→ WORK TO BE COMPLETED
Pull out every line of the records that contains the string "major", matching its case exactly.

┌──

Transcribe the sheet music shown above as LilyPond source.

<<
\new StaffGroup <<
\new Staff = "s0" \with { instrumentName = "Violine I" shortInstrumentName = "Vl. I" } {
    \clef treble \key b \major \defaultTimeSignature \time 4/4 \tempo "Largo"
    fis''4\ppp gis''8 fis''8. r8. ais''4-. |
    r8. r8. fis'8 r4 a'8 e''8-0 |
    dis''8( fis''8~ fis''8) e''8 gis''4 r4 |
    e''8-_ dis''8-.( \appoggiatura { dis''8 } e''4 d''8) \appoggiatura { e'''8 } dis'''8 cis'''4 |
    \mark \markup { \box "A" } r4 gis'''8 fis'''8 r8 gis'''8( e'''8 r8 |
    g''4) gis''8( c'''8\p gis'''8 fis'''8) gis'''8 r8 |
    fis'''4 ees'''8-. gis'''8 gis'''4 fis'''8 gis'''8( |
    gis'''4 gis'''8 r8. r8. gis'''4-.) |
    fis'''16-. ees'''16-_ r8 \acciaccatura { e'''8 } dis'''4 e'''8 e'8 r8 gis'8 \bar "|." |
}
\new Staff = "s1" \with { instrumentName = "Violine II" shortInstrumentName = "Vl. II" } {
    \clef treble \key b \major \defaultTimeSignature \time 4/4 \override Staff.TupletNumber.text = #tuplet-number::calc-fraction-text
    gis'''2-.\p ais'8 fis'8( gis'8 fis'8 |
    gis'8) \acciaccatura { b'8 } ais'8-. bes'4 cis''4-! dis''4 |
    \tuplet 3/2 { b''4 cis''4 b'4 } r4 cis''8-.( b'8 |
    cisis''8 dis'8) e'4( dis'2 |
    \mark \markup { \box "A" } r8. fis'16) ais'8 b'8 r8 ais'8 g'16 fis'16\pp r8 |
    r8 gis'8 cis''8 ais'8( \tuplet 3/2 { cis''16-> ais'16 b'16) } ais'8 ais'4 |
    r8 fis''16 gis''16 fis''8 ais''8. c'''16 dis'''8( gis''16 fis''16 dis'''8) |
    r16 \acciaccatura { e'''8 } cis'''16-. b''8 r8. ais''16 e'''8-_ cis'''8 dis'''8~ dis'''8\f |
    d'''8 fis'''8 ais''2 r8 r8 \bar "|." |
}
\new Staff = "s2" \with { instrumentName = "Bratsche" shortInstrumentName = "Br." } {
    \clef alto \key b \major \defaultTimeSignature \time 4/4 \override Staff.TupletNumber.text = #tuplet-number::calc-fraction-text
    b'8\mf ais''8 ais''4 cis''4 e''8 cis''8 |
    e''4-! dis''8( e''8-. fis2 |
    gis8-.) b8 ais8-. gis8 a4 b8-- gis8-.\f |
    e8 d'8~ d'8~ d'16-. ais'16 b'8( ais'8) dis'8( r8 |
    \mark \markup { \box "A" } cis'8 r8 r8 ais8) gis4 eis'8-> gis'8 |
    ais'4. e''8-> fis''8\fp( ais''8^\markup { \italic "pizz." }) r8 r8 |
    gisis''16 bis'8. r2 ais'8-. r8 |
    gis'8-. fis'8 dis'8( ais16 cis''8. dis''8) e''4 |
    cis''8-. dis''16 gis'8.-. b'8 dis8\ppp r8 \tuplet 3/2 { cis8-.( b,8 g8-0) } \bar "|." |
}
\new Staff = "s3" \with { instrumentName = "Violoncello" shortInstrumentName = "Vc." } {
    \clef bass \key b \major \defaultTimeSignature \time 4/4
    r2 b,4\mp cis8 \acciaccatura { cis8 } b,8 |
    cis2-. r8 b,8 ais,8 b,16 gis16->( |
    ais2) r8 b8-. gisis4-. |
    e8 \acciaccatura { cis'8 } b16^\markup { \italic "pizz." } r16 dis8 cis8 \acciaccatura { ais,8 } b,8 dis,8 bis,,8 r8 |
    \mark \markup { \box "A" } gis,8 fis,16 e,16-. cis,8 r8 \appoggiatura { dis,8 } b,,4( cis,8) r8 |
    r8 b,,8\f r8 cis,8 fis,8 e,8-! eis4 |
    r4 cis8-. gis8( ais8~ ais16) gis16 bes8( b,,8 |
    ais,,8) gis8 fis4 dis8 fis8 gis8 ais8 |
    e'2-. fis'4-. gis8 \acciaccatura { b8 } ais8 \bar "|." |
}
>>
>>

└──

→ EXPECTED ANSWER
    \clef treble \key b \major \defaultTimeSignature \time 4/4 \tempo "Largo"
    \clef treble \key b \major \defaultTimeSignature \time 4/4 \override Staff.TupletNumber.text = #tuplet-number::calc-fraction-text
    \clef alto \key b \major \defaultTimeSignature \time 4/4 \override Staff.TupletNumber.text = #tuplet-number::calc-fraction-text
    \clef bass \key b \major \defaultTimeSignature \time 4/4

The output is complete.